* [Required work] Below are records with pictures. Transcribe exactly, and only, the lines from the line with "was: Teekanne (schwarz)" to the line with "in_first: [217, 152]", both ends included, but not the pictures.

Image change detection data:
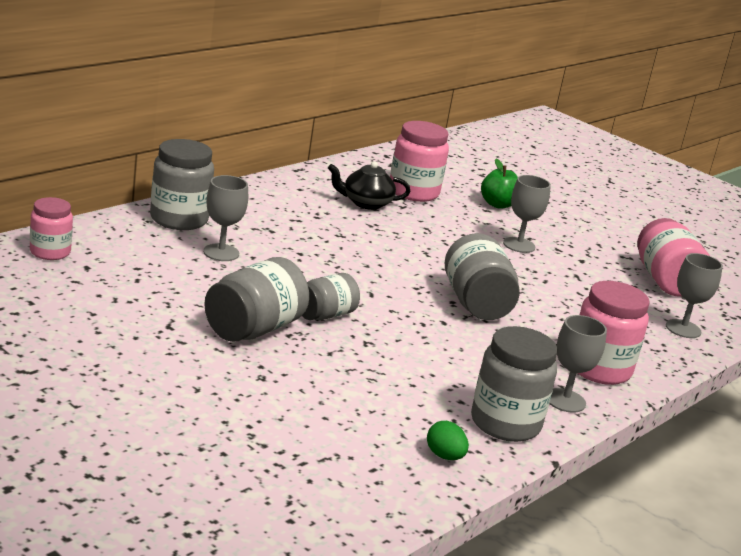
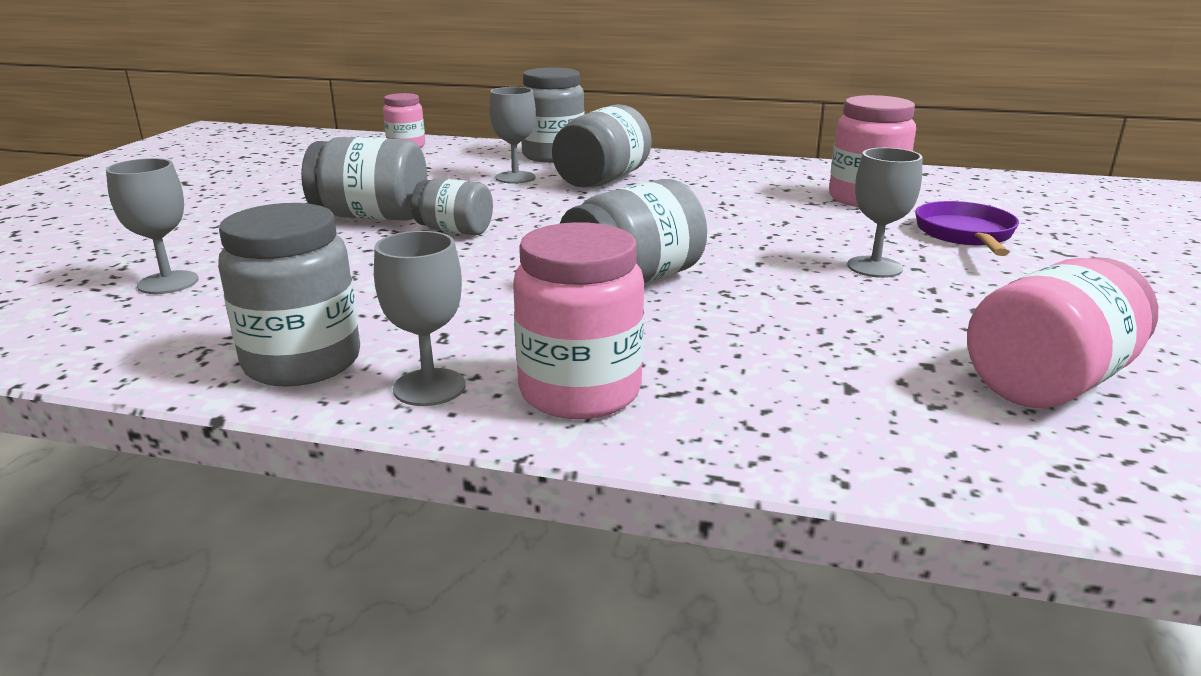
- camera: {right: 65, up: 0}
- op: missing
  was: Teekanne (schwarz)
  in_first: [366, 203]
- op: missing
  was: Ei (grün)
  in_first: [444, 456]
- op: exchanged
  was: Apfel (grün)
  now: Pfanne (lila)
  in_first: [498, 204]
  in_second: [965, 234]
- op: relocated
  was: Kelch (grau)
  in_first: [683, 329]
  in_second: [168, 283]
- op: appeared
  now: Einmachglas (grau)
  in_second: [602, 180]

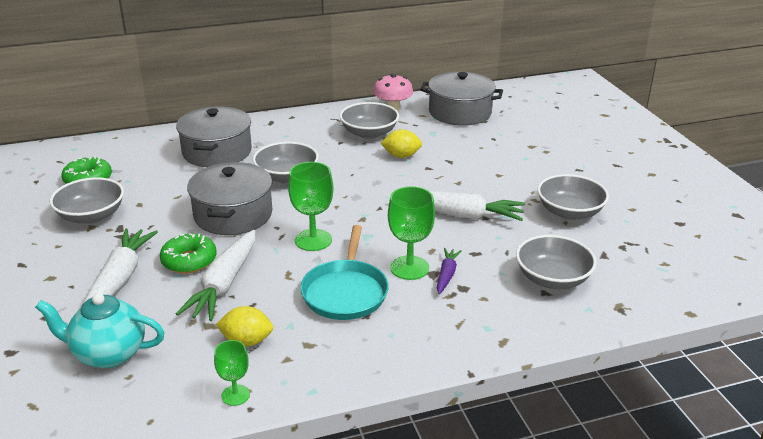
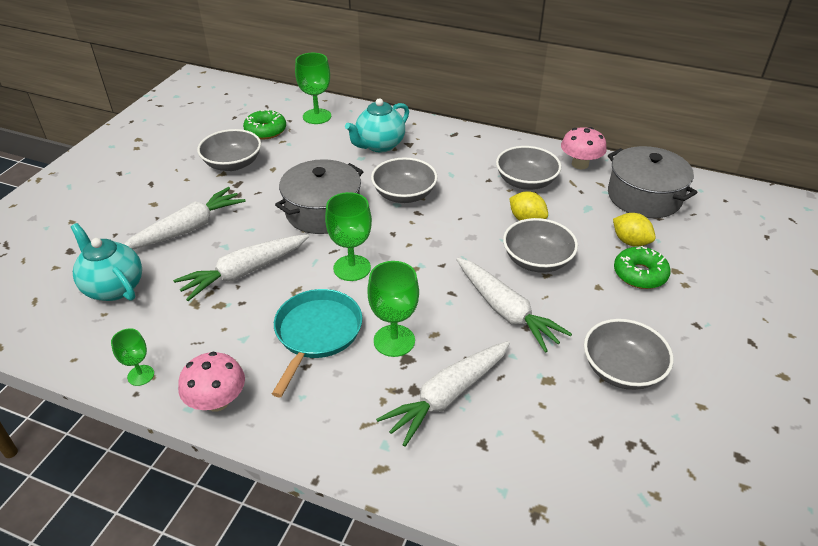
- camera: {right: 40, up: 10}
- op: relocated
  was: Donut (grün)
  in_first: [189, 261]
  in_second: [639, 274]
- op: exchanged
  was: Kochtopf (grau)
  now: Teekanne (türkis)
  in_first: [217, 152]
  in_second: [379, 145]
- op: relocated
  was: Zitrone (gelb)
  in_first: [246, 341]
  in_second: [630, 242]
- op: spun
  was: Pfanne (türkis)
  in_first: [345, 292]
  in_second: [317, 333]
  clockwise: 150
- op: missing
  was: Karotte (lila)
  in_first: [446, 275]
- op: relocated
  was: Schüssel (grau)
  in_first: [552, 279]
  in_second: [537, 260]
- op: appeared
  now: Pilz (rosa)
  in_second: [217, 401]
- op: appeared
  now: Kelch (grün)
  in_second: [317, 116]
- op: appeared
  now: Karotte (weiß)
  in_second: [448, 396]

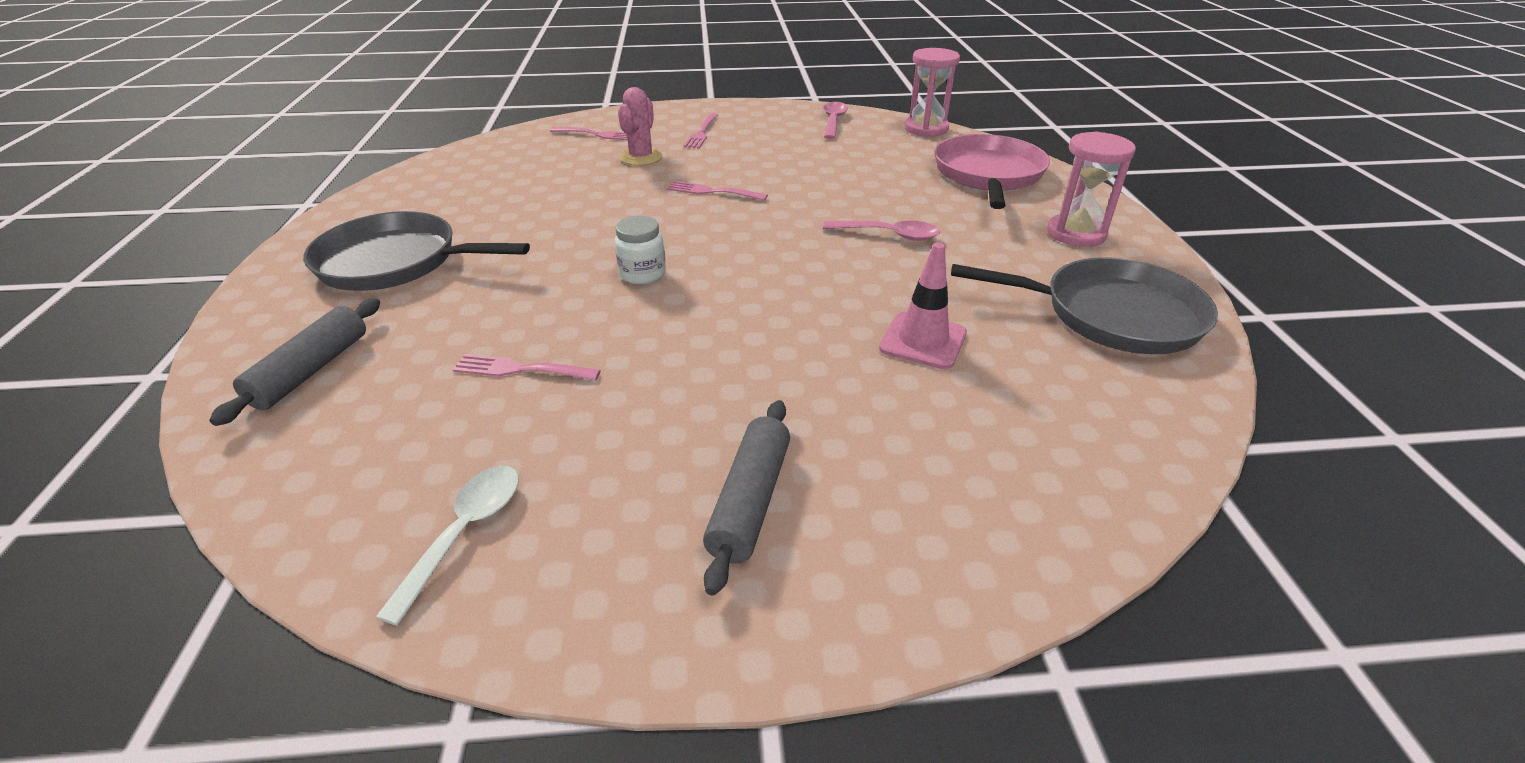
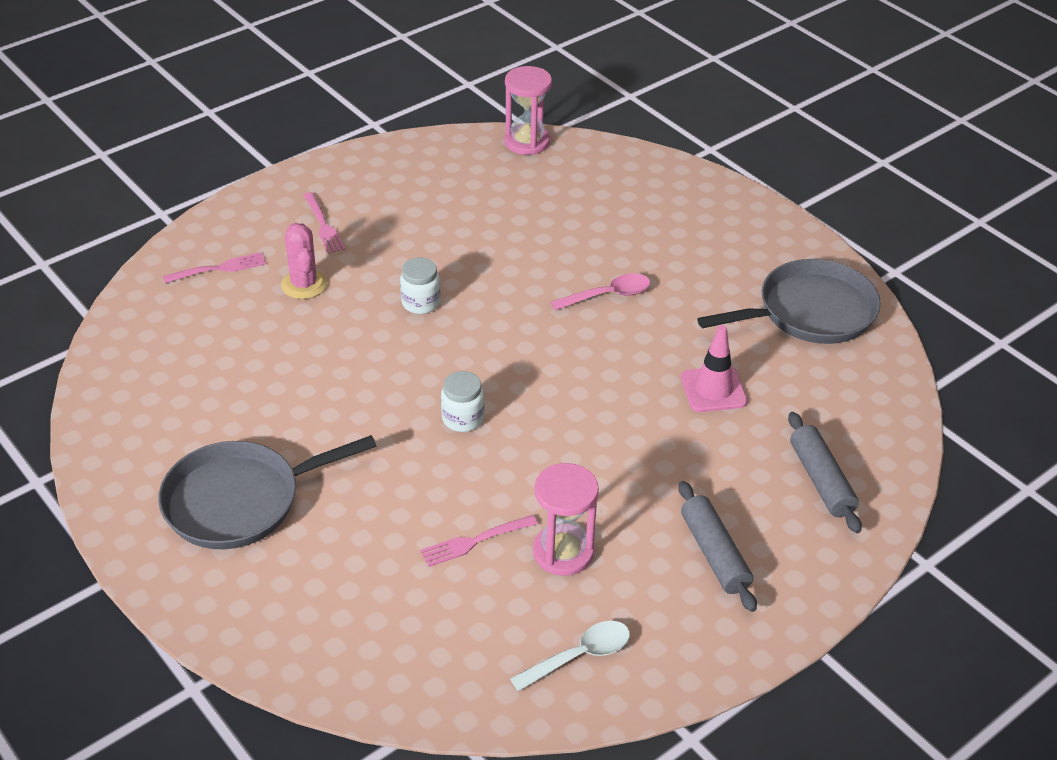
- camera: {right: -35, up: 5}
- op: relocated
  was: Nudelholz (grau)
  in_first: [311, 370]
  in_second: [821, 480]
- op: spun
  was: Löffel (weiß)
  in_first: [465, 532]
  in_second: [579, 656]
  clockwise: 75
- op: exchanged
  was: Gabel (rosa)
  now: Einmachglas (weiß)
  in_first: [713, 192]
  in_second: [421, 303]
- op: missing
  was: Löffel (rosa)
  in_first: [833, 121]
- op: missing
  was: Pfanne (rosa)
  in_first: [988, 174]
- op: relocated
  was: Sanduhr (rosa)
  in_first: [1076, 233]
  in_second: [563, 552]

* [Expected answer]
  was: Teekanne (schwarz)
  in_first: [366, 203]
- op: missing
  was: Ei (grün)
  in_first: [444, 456]
- op: exchanged
  was: Apfel (grün)
  now: Pfanne (lila)
  in_first: [498, 204]
  in_second: [965, 234]
- op: relocated
  was: Kelch (grau)
  in_first: [683, 329]
  in_second: [168, 283]
- op: appeared
  now: Einmachglas (grau)
  in_second: [602, 180]

- camera: {right: 40, up: 10}
- op: relocated
  was: Donut (grün)
  in_first: [189, 261]
  in_second: [639, 274]
- op: exchanged
  was: Kochtopf (grau)
  now: Teekanne (türkis)
  in_first: [217, 152]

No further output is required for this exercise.